◆ THE PROBLEM ◆
Reproduce, word for word, the lines in the material below starting with the one that has "[52, 222, 171, 362] (first image)" and going on through the one that has "[780, 324, 922, 388]". Leave out all pictures.

◆ SOURCE MATERIAL ◆
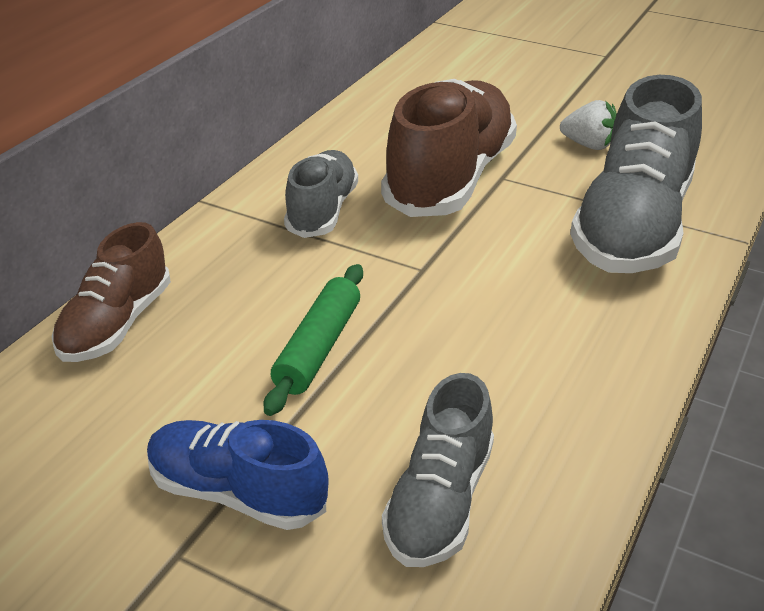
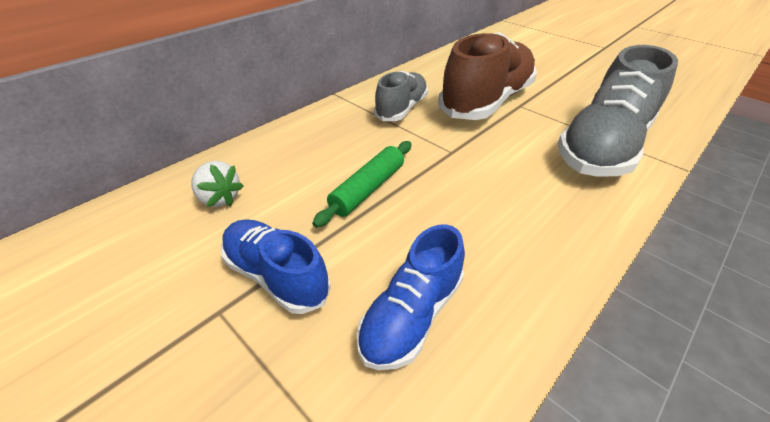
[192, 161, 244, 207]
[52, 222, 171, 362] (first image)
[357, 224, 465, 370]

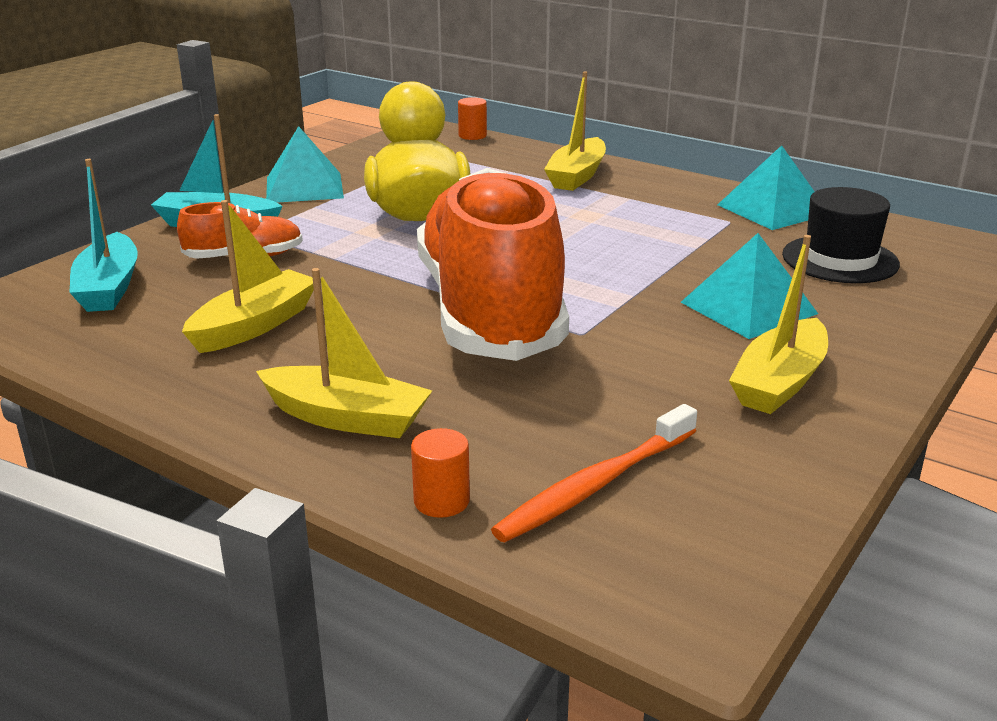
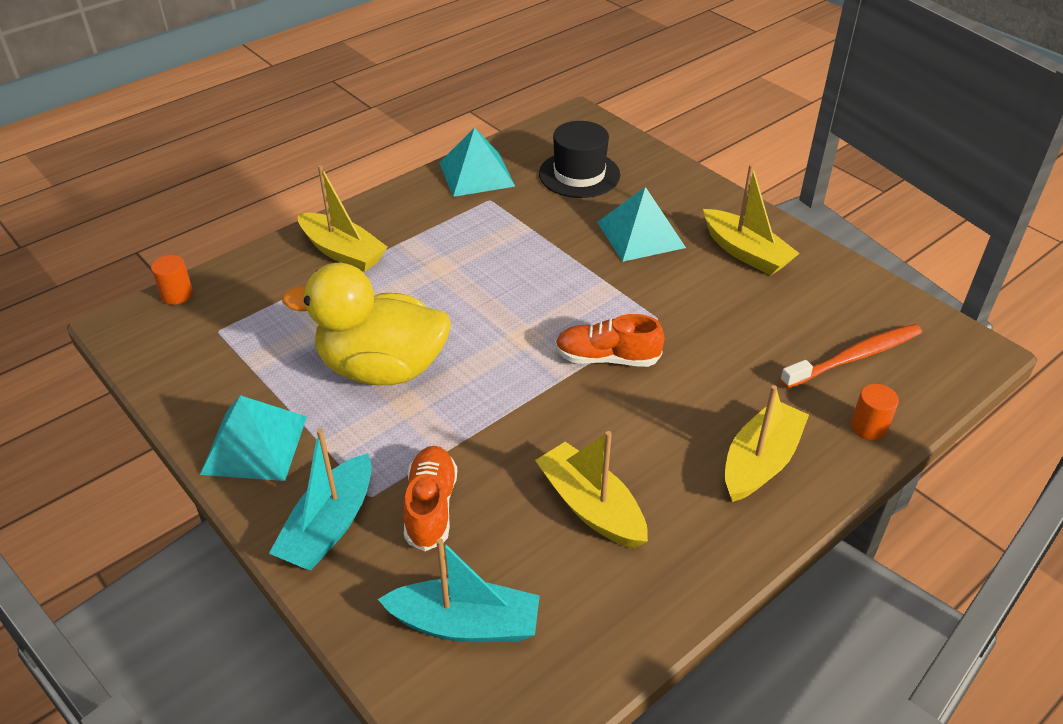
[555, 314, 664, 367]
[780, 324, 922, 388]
...
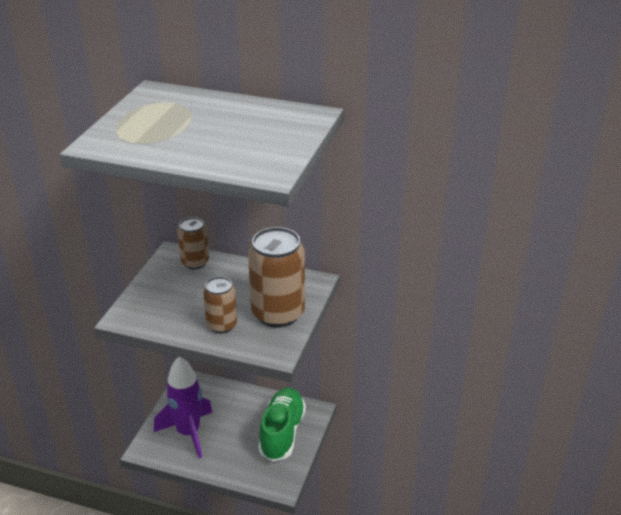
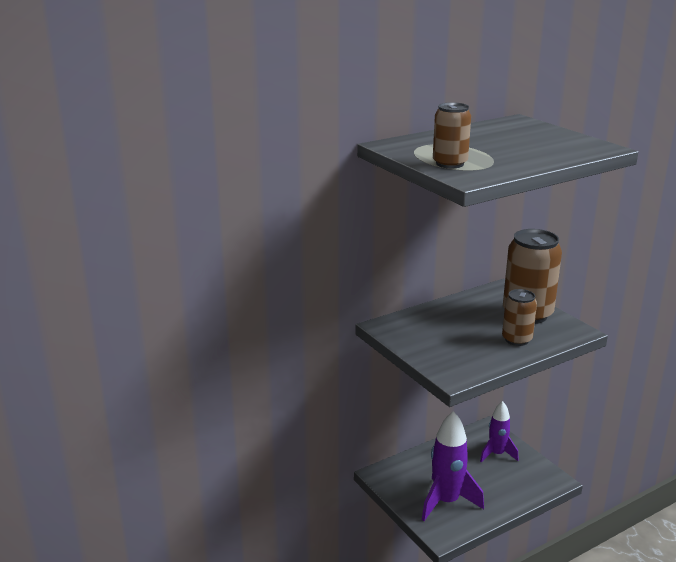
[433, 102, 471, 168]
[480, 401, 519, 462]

◆ TASK SOLUTION ◆
[52, 222, 171, 362] (first image)
[357, 224, 465, 370]

[555, 314, 664, 367]
[780, 324, 922, 388]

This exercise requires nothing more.